## Problem statement
Write out every record below exactly as it stands, leaving the pictures out.

## Data provided
=== Begin Enclosure ===
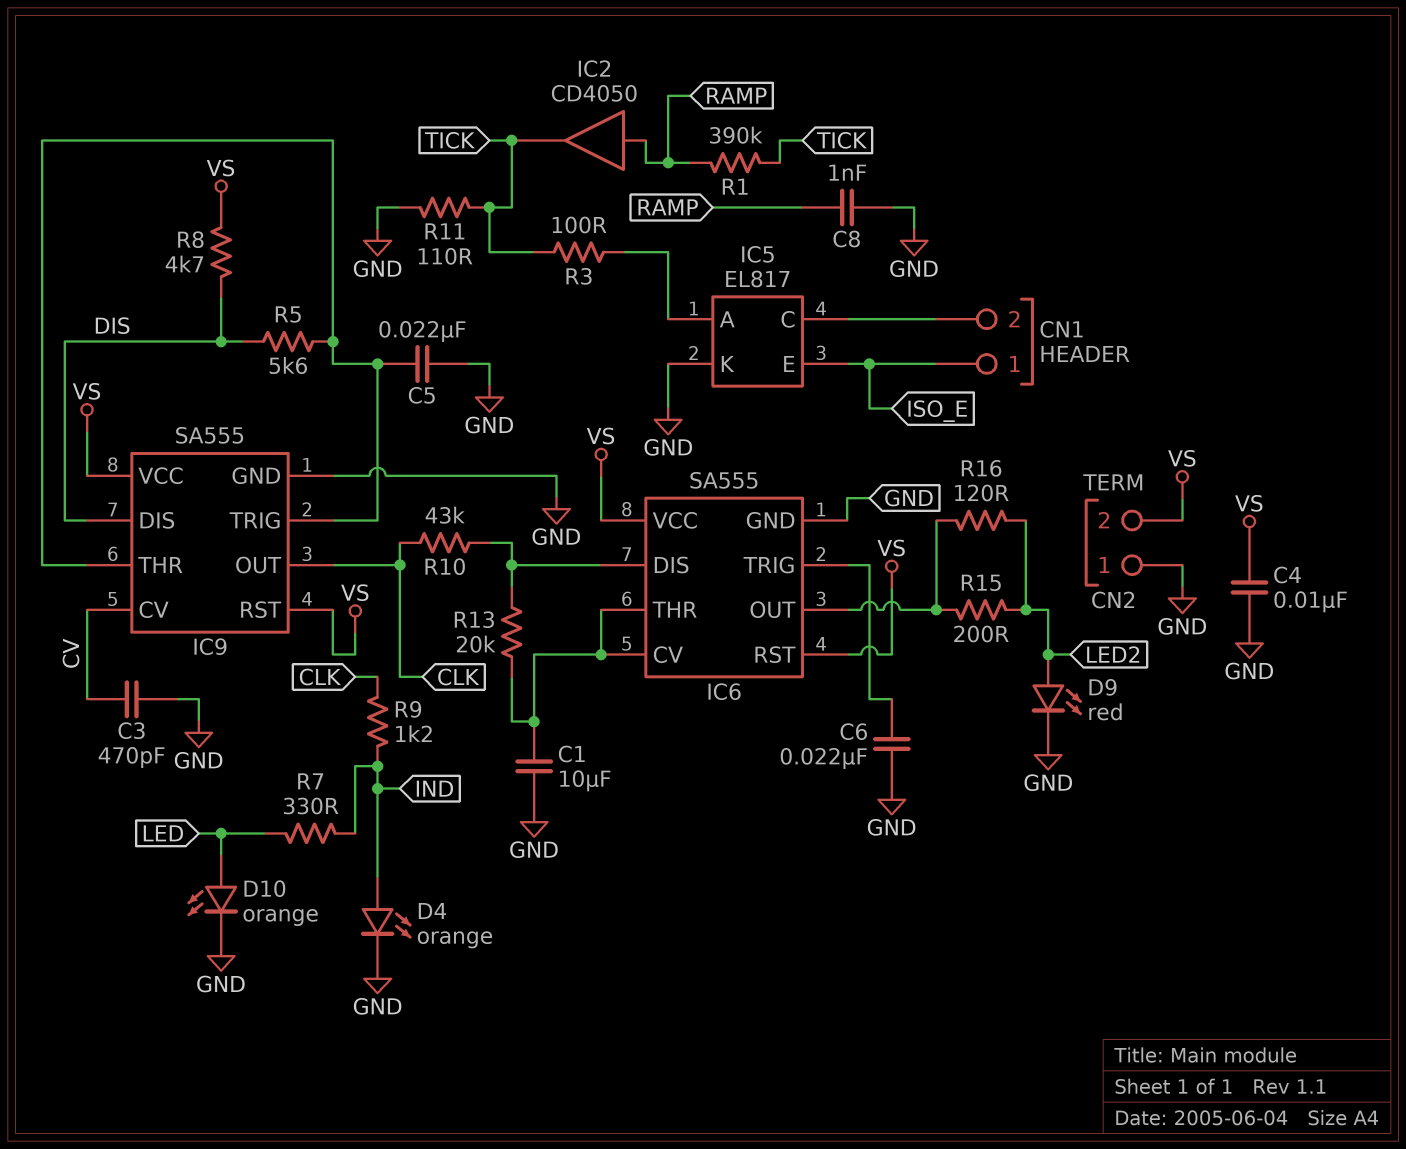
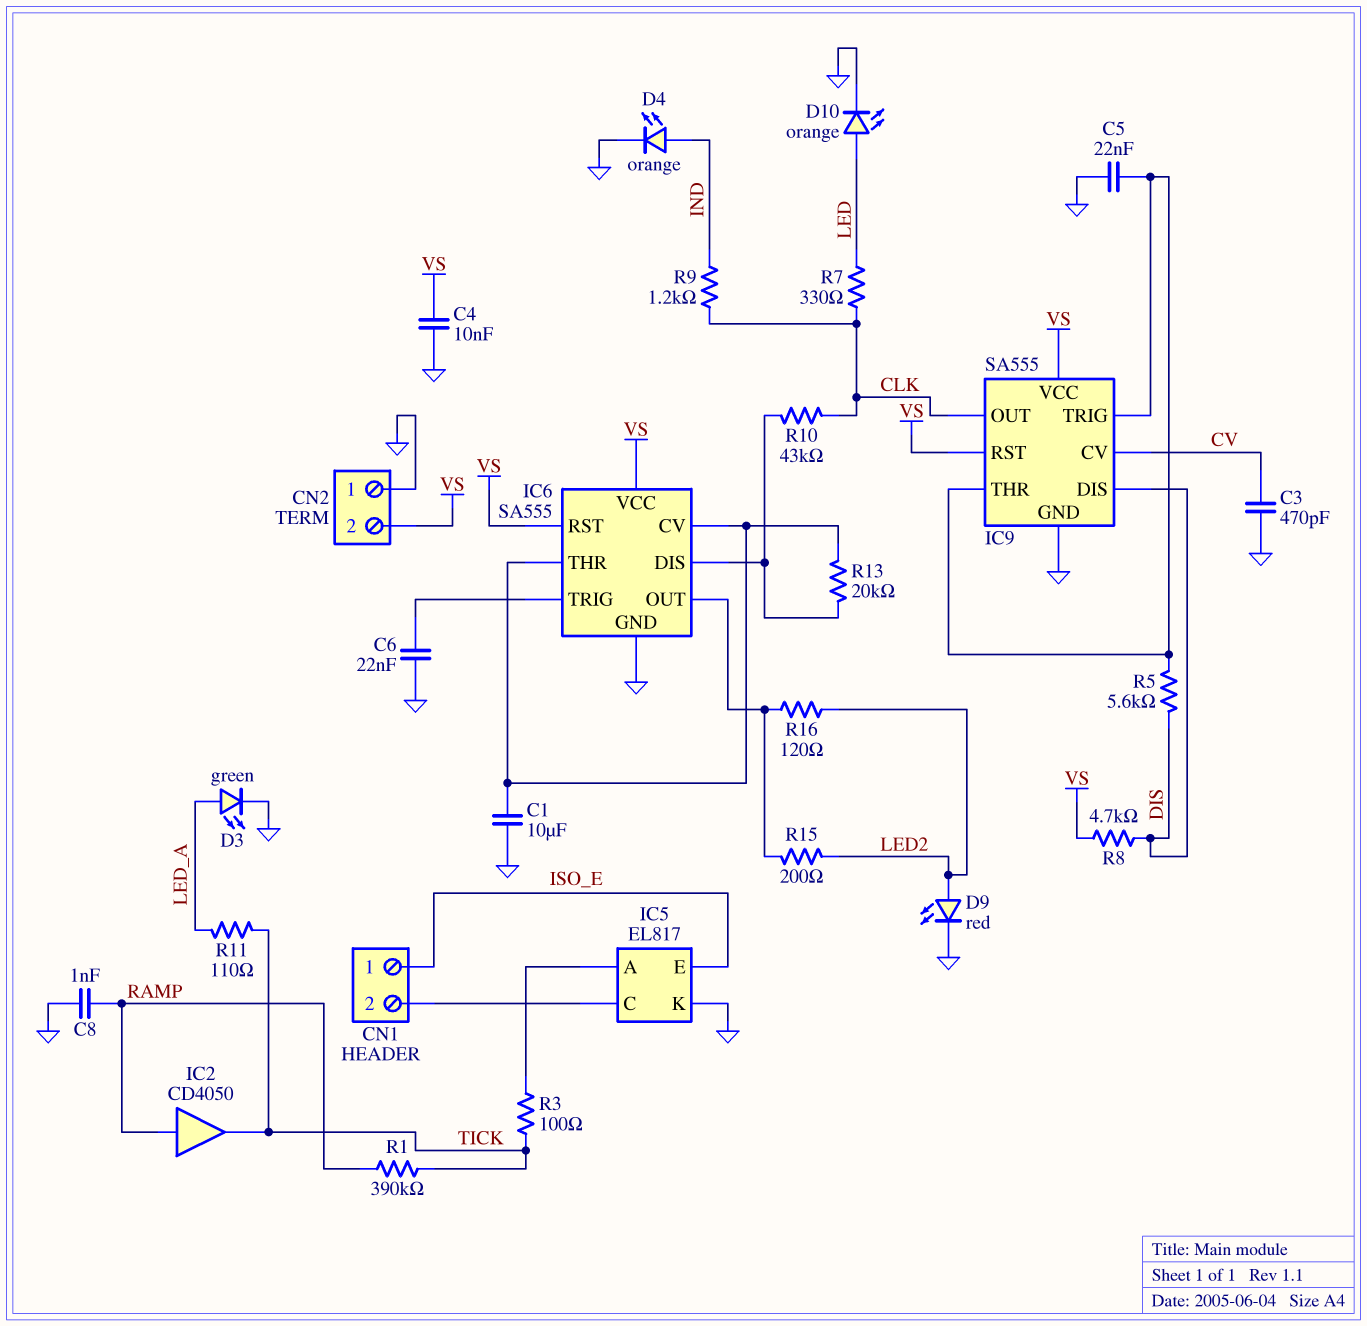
D3: none -> LED green (A LED_A, K GND)
R7: 330 (IND, LED) -> 330 (CLK, LED)
R11: 110 (GND, TICK) -> 110 (LED_A, TICK)

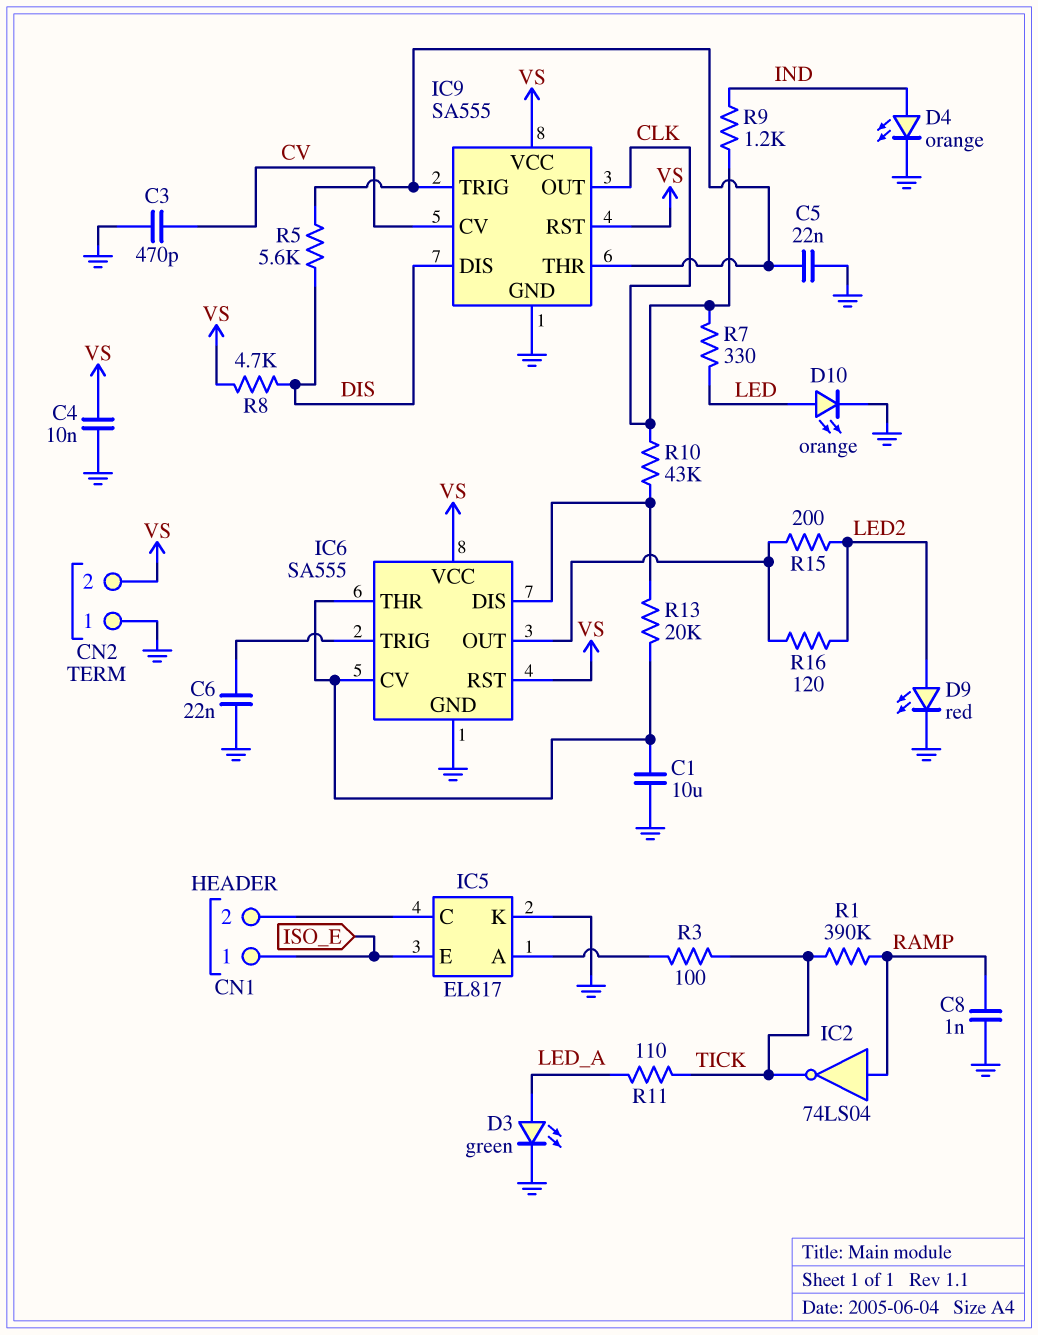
IC2: buffer CD4050 (in RAMP, out TICK) -> NOT 74LS04 (in RAMP, out TICK)

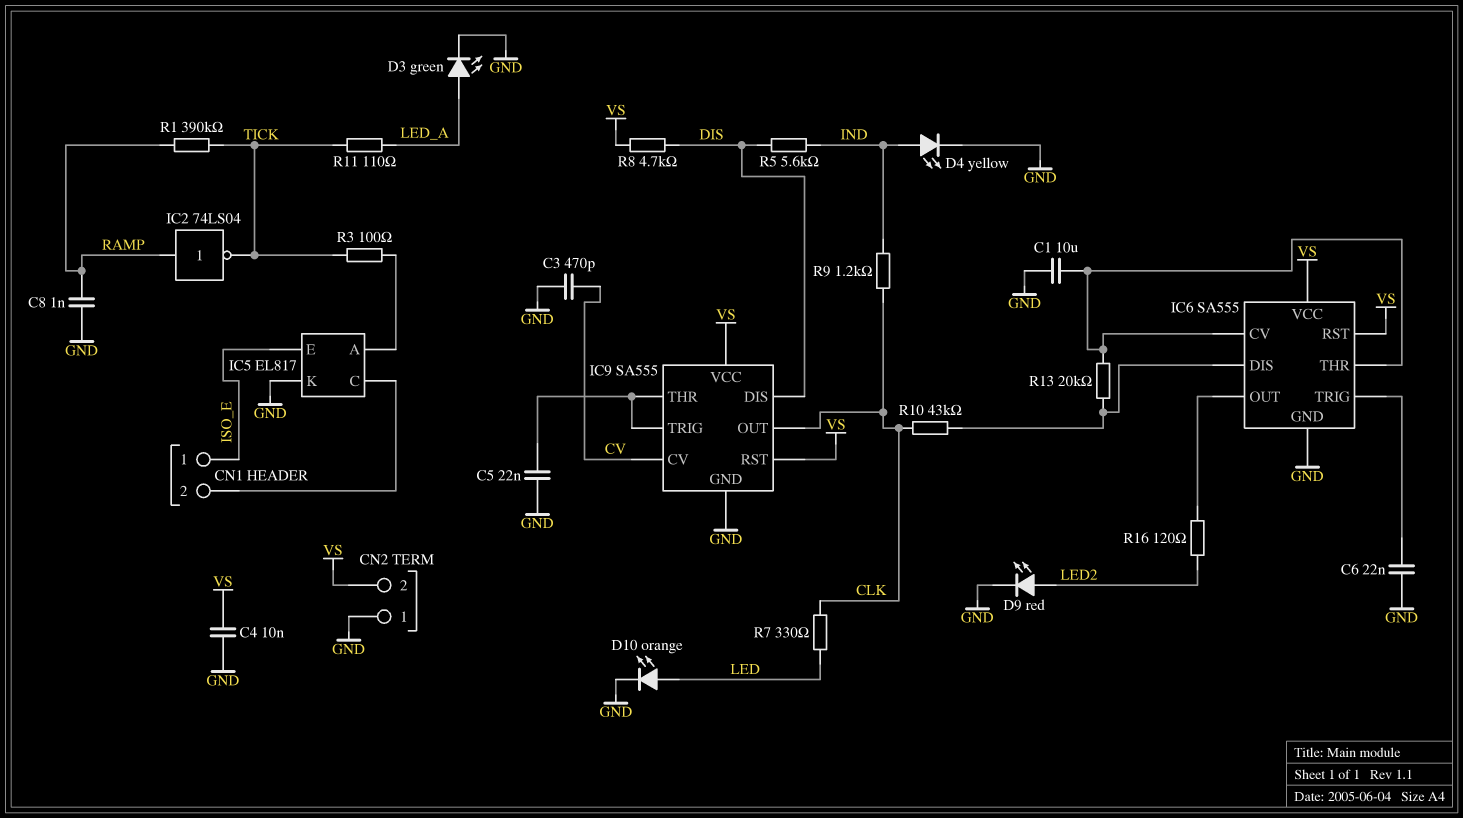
D4: LED orange (A IND, K GND) -> LED yellow (A IND, K GND)
R5: 5.6k (DIS, IC9/THR) -> 5.6k (DIS, IND)
R15: 200 (IC6/OUT, LED2) -> none

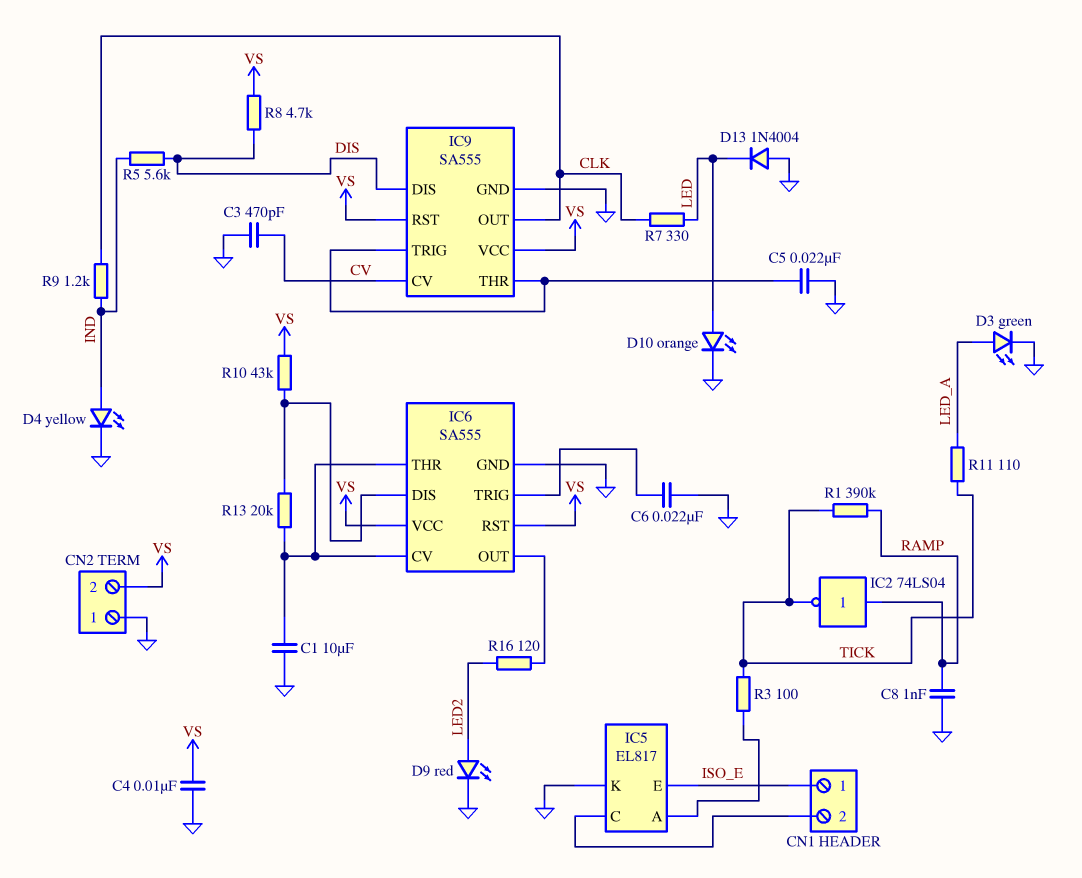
D13: none -> diode 1N4004 (A GND, K LED)
R10: 43k (CLK, IC6/DIS) -> 43k (IC6/DIS, VS)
=== End Enclosure ===
## Task response
D3: none -> LED green (A LED_A, K GND)
R7: 330 (IND, LED) -> 330 (CLK, LED)
R11: 110 (GND, TICK) -> 110 (LED_A, TICK)

IC2: buffer CD4050 (in RAMP, out TICK) -> NOT 74LS04 (in RAMP, out TICK)

D4: LED orange (A IND, K GND) -> LED yellow (A IND, K GND)
R5: 5.6k (DIS, IC9/THR) -> 5.6k (DIS, IND)
R15: 200 (IC6/OUT, LED2) -> none

D13: none -> diode 1N4004 (A GND, K LED)
R10: 43k (CLK, IC6/DIS) -> 43k (IC6/DIS, VS)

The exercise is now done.